::: PROVIDED MATERIAL
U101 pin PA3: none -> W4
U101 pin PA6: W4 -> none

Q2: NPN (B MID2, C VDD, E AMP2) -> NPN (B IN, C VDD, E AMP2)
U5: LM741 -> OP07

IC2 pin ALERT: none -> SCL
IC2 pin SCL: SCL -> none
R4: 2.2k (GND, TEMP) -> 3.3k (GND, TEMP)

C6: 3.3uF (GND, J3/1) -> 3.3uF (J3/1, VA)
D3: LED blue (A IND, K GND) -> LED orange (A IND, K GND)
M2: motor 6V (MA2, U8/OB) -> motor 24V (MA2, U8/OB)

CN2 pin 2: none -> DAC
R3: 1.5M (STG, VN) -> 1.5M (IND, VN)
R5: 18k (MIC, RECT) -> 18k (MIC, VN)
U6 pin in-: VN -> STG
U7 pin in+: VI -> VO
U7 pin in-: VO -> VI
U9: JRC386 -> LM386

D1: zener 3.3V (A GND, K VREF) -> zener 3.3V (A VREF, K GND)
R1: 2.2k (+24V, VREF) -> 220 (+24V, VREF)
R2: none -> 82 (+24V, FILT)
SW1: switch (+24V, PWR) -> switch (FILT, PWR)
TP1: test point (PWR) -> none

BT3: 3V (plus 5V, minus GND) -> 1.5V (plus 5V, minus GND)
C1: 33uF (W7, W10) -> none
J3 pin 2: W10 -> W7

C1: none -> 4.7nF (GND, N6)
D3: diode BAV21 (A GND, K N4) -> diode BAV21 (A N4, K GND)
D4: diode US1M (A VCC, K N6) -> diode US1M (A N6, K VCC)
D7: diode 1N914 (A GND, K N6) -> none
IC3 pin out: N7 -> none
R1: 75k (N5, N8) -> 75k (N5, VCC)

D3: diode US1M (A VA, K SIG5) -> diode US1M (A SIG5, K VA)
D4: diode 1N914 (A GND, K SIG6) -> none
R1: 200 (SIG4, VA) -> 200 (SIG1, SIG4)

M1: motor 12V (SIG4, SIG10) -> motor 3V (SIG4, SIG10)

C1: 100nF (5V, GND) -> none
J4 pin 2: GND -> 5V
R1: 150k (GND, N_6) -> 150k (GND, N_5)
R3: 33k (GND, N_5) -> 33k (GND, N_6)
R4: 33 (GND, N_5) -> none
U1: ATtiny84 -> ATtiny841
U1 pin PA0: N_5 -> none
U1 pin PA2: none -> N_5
::::::
Retype exactly the lines from the first line of the records above through the line containing "C6: 3.3uF (GND, J3/1) -> 3.3uF (J3/1, VA)", both included, and nothing else.

U101 pin PA3: none -> W4
U101 pin PA6: W4 -> none

Q2: NPN (B MID2, C VDD, E AMP2) -> NPN (B IN, C VDD, E AMP2)
U5: LM741 -> OP07

IC2 pin ALERT: none -> SCL
IC2 pin SCL: SCL -> none
R4: 2.2k (GND, TEMP) -> 3.3k (GND, TEMP)

C6: 3.3uF (GND, J3/1) -> 3.3uF (J3/1, VA)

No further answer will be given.